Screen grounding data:
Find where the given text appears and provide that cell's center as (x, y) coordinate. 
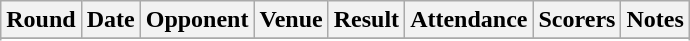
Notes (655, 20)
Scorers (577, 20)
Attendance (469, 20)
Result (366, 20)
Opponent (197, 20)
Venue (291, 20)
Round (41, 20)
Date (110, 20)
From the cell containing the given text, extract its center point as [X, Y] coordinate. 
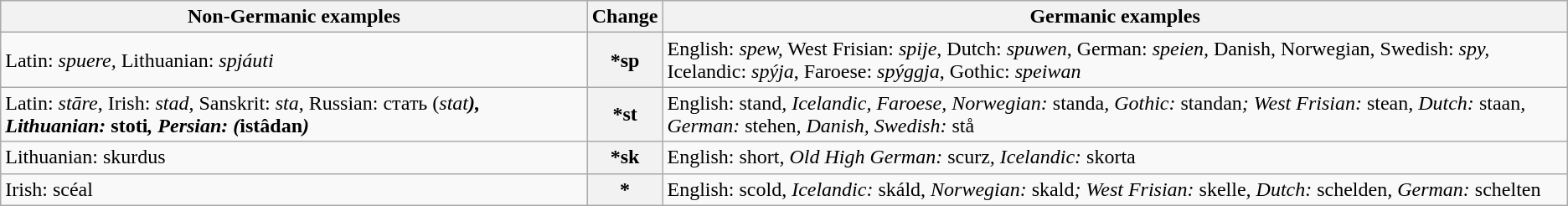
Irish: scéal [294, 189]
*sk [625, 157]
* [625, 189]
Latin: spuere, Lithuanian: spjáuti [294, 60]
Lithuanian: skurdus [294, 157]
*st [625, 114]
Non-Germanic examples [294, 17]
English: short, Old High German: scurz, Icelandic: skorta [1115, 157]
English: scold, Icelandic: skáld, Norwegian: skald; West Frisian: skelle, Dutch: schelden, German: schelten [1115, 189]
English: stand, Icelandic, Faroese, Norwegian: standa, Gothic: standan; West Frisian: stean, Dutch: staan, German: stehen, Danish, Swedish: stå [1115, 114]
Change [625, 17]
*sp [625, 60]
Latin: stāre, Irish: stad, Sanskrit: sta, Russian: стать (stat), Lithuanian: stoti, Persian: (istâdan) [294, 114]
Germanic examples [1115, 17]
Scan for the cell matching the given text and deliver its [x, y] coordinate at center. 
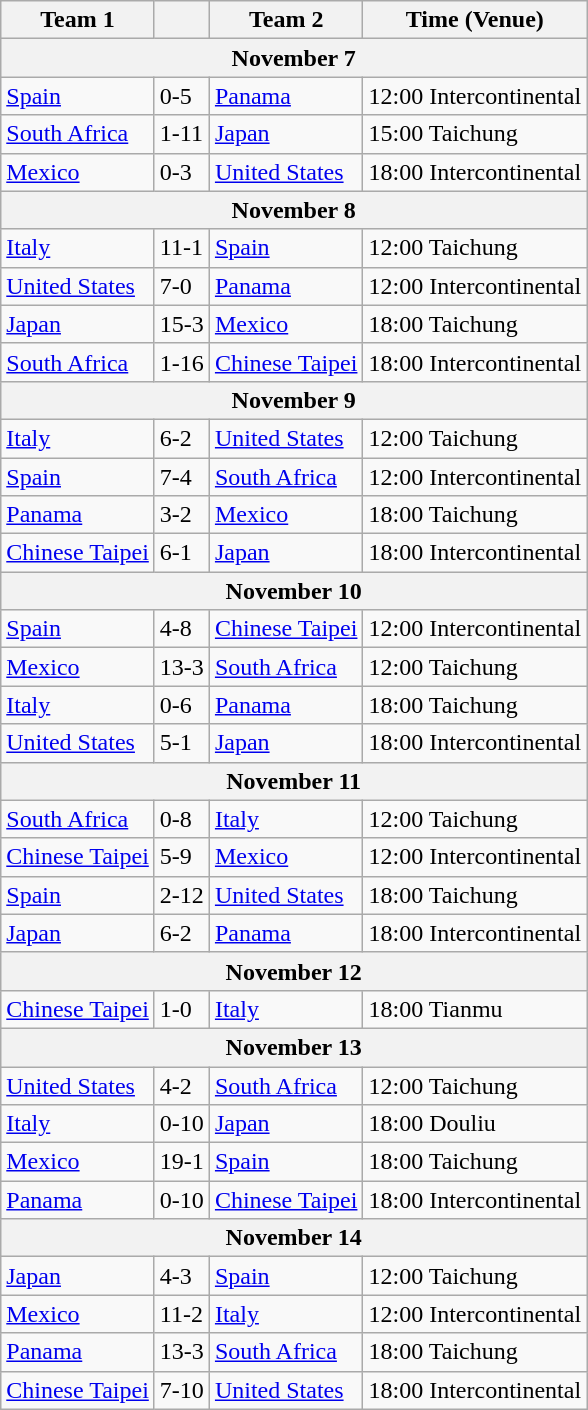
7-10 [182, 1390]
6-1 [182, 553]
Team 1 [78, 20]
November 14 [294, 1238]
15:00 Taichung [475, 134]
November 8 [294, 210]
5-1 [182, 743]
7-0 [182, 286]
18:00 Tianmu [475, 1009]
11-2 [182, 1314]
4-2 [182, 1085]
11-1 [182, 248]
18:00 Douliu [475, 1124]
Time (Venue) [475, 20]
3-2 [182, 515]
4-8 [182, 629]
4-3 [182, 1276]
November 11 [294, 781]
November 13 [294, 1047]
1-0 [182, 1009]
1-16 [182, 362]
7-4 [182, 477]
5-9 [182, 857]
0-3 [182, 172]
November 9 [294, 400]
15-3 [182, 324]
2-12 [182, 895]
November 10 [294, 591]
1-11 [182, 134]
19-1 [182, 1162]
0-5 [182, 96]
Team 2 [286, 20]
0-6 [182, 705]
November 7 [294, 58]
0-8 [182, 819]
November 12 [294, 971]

**Short task**
Reproduce the lines of the data above verbatim, beginning with the line containing "Notes (655, 20)" and continuing through the line containing "Scan for the". Omit the pictures from your answer.

**Final answer**
Notes (655, 20)
Scorers (577, 20)
Attendance (469, 20)
Result (366, 20)
Opponent (197, 20)
Venue (291, 20)
Round (41, 20)
Date (110, 20)
From the cell containing the given text, extract its center point as [X, Y] coordinate. 
Irish: scéal [294, 189]
*sk [625, 157]
* [625, 189]
Latin: spuere, Lithuanian: spjáuti [294, 60]
Lithuanian: skurdus [294, 157]
*st [625, 114]
Non-Germanic examples [294, 17]
English: short, Old High German: scurz, Icelandic: skorta [1115, 157]
English: scold, Icelandic: skáld, Norwegian: skald; West Frisian: skelle, Dutch: schelden, German: schelten [1115, 189]
English: stand, Icelandic, Faroese, Norwegian: standa, Gothic: standan; West Frisian: stean, Dutch: staan, German: stehen, Danish, Swedish: stå [1115, 114]
Change [625, 17]
*sp [625, 60]
Latin: stāre, Irish: stad, Sanskrit: sta, Russian: стать (stat), Lithuanian: stoti, Persian: (istâdan) [294, 114]
Germanic examples [1115, 17]
Scan for the cell matching the given text and deliver its [x, y] coordinate at center. 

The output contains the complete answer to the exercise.